'''

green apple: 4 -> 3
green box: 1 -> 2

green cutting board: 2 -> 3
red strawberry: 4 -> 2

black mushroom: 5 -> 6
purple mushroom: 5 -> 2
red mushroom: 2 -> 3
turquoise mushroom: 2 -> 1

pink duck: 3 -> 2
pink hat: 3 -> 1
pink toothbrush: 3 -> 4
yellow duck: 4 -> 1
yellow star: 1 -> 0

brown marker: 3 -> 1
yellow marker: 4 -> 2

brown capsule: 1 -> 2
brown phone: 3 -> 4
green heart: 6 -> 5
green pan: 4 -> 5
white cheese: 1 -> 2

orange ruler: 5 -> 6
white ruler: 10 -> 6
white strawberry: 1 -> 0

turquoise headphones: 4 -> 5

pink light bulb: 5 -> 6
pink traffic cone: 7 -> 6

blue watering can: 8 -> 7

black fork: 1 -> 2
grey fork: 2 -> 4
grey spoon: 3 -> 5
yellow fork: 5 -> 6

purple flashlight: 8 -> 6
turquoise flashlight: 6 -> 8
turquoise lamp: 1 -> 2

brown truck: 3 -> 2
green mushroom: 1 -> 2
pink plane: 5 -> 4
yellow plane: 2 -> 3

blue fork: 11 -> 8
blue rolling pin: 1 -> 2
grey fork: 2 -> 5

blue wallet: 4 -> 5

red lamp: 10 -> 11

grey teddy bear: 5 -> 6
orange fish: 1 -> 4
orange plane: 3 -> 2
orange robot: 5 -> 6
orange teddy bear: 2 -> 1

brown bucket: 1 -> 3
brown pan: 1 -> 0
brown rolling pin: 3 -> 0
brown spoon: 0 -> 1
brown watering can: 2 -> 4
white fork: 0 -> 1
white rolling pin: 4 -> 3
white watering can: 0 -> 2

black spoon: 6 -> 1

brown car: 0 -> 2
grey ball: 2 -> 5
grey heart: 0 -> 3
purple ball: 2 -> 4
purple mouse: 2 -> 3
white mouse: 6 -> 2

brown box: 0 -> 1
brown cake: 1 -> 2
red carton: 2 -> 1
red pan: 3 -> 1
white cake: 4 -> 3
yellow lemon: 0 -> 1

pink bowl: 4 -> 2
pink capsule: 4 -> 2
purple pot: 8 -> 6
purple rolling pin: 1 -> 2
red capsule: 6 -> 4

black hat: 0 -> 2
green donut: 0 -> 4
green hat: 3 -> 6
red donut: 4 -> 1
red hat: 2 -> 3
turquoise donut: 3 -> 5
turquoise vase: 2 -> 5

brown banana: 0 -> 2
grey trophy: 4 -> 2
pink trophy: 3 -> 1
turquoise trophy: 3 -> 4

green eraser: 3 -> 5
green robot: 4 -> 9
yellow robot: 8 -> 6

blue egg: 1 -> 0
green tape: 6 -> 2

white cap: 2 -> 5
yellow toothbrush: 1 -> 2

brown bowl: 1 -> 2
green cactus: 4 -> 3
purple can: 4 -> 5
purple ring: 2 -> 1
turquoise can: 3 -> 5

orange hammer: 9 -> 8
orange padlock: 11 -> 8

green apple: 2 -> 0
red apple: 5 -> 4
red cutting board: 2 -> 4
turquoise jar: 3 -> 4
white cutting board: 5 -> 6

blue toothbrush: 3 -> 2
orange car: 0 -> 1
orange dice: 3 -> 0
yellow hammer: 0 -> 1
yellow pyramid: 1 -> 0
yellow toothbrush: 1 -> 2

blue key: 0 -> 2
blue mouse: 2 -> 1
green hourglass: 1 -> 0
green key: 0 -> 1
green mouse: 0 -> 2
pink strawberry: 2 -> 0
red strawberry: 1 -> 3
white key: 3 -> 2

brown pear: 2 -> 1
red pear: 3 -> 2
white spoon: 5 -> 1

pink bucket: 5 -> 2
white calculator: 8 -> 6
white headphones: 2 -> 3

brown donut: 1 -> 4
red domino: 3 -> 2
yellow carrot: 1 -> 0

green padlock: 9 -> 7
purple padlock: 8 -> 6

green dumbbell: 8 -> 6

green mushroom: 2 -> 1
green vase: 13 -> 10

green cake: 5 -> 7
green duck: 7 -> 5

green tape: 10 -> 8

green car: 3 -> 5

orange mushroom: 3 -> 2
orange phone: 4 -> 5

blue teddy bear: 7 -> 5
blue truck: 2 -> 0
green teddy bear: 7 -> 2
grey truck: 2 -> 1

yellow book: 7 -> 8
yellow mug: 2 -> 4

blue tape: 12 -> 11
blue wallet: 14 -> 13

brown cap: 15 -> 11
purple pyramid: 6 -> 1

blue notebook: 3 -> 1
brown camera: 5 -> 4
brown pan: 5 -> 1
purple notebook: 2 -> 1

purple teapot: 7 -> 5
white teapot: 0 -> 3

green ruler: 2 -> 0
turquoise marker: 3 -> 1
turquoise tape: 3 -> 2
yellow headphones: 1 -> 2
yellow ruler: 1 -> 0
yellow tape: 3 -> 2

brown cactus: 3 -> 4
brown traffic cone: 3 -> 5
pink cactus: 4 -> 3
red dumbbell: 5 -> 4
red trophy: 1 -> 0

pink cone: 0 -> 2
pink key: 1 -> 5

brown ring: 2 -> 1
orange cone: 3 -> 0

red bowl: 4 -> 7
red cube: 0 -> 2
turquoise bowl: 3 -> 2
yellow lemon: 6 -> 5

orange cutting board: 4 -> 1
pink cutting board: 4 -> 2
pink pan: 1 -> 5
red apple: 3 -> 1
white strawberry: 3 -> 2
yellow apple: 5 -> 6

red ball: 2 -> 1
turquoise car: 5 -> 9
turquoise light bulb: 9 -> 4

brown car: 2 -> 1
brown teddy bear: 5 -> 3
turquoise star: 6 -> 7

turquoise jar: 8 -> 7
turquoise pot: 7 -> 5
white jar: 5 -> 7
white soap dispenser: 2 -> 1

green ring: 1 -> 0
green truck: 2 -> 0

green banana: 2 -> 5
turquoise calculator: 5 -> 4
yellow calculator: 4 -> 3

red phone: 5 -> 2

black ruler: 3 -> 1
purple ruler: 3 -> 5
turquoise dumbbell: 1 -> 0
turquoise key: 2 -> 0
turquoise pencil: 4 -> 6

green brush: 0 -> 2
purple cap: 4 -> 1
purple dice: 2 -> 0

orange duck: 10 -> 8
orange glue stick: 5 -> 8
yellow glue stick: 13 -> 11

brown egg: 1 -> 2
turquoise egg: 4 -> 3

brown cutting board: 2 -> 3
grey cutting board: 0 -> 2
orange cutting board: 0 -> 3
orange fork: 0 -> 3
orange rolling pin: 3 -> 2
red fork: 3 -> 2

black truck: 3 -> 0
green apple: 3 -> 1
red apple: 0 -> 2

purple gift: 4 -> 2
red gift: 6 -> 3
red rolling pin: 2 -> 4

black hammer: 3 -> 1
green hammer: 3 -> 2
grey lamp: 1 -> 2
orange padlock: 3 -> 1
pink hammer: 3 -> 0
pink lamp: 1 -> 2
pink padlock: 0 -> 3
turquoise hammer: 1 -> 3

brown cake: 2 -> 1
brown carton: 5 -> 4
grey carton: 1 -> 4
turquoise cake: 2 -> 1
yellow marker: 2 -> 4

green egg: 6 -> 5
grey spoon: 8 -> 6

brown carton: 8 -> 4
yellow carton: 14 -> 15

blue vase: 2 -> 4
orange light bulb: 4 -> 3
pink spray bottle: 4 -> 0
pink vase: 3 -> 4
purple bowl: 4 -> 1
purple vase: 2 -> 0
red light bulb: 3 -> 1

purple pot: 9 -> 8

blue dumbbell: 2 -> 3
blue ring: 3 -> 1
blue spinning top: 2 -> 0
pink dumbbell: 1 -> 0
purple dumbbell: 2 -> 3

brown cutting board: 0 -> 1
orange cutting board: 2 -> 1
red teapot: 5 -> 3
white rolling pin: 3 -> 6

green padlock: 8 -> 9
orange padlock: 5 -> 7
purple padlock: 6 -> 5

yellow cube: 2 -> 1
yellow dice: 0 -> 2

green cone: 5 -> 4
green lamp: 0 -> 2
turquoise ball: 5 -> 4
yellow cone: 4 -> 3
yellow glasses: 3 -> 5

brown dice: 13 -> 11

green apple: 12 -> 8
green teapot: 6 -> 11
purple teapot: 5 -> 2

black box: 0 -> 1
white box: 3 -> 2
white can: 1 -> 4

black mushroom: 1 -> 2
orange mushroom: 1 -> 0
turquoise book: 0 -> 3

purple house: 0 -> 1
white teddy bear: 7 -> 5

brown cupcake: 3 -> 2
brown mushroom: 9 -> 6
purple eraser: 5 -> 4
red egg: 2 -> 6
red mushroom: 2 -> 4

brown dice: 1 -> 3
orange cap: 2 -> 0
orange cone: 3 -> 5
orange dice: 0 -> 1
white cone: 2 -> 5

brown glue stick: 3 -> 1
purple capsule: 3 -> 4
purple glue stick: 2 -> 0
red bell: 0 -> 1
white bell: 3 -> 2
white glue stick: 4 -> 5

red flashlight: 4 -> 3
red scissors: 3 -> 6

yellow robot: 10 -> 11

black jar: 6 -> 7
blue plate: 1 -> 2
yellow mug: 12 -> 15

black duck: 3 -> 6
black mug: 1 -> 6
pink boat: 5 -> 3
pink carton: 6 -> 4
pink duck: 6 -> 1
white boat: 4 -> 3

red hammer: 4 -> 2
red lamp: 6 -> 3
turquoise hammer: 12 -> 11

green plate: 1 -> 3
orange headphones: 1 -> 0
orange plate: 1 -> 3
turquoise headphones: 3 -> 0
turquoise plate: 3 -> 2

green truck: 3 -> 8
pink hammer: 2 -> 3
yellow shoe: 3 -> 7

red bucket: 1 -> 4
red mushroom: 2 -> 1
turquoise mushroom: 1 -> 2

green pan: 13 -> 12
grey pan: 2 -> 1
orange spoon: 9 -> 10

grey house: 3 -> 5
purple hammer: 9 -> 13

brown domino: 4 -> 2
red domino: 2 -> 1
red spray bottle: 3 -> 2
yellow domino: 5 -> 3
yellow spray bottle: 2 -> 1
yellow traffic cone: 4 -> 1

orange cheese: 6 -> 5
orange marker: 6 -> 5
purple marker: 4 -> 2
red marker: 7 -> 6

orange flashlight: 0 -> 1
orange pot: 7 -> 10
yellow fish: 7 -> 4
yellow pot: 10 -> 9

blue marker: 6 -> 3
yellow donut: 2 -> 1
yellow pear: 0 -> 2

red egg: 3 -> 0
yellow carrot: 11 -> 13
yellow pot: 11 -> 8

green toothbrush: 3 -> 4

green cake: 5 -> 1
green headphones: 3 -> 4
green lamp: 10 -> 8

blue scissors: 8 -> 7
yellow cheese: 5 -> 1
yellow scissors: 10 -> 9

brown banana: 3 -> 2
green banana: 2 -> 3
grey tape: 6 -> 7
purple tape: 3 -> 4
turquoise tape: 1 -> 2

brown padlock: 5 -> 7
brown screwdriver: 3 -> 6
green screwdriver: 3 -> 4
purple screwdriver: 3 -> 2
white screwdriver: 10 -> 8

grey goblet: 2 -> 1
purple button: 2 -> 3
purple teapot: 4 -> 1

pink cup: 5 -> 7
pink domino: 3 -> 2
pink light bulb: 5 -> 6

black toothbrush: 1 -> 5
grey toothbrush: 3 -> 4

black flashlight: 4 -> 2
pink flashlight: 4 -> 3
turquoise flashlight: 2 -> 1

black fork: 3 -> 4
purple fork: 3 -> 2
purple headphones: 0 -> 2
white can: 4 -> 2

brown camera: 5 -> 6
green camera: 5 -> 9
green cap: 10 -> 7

'''

▸ Directions: Your output should consist solely of the lines from the beginning of the entries through the line containing "yellow fork: 5 -> 6", reproduced exactly.

▸ Expected answer:
green apple: 4 -> 3
green box: 1 -> 2

green cutting board: 2 -> 3
red strawberry: 4 -> 2

black mushroom: 5 -> 6
purple mushroom: 5 -> 2
red mushroom: 2 -> 3
turquoise mushroom: 2 -> 1

pink duck: 3 -> 2
pink hat: 3 -> 1
pink toothbrush: 3 -> 4
yellow duck: 4 -> 1
yellow star: 1 -> 0

brown marker: 3 -> 1
yellow marker: 4 -> 2

brown capsule: 1 -> 2
brown phone: 3 -> 4
green heart: 6 -> 5
green pan: 4 -> 5
white cheese: 1 -> 2

orange ruler: 5 -> 6
white ruler: 10 -> 6
white strawberry: 1 -> 0

turquoise headphones: 4 -> 5

pink light bulb: 5 -> 6
pink traffic cone: 7 -> 6

blue watering can: 8 -> 7

black fork: 1 -> 2
grey fork: 2 -> 4
grey spoon: 3 -> 5
yellow fork: 5 -> 6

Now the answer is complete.